* AIM OF THE TASK *
Complete, exact copies of all entries are needed.

[Opening DATA TO USE section]

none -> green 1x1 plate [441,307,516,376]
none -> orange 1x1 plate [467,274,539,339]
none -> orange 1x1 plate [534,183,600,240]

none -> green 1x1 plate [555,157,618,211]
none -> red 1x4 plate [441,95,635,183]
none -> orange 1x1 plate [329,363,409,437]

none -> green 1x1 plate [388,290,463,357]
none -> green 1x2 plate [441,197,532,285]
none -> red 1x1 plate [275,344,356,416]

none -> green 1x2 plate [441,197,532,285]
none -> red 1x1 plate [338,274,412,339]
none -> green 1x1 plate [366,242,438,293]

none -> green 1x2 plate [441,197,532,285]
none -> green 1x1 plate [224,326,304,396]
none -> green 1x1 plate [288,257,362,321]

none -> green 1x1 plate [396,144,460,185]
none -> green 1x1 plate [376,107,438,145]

[Closing DATA TO USE section]

* ANSWER SPACE *
none -> green 1x1 plate [441,307,516,376]
none -> orange 1x1 plate [467,274,539,339]
none -> orange 1x1 plate [534,183,600,240]

none -> green 1x1 plate [555,157,618,211]
none -> red 1x4 plate [441,95,635,183]
none -> orange 1x1 plate [329,363,409,437]

none -> green 1x1 plate [388,290,463,357]
none -> green 1x2 plate [441,197,532,285]
none -> red 1x1 plate [275,344,356,416]

none -> green 1x2 plate [441,197,532,285]
none -> red 1x1 plate [338,274,412,339]
none -> green 1x1 plate [366,242,438,293]

none -> green 1x2 plate [441,197,532,285]
none -> green 1x1 plate [224,326,304,396]
none -> green 1x1 plate [288,257,362,321]

none -> green 1x1 plate [396,144,460,185]
none -> green 1x1 plate [376,107,438,145]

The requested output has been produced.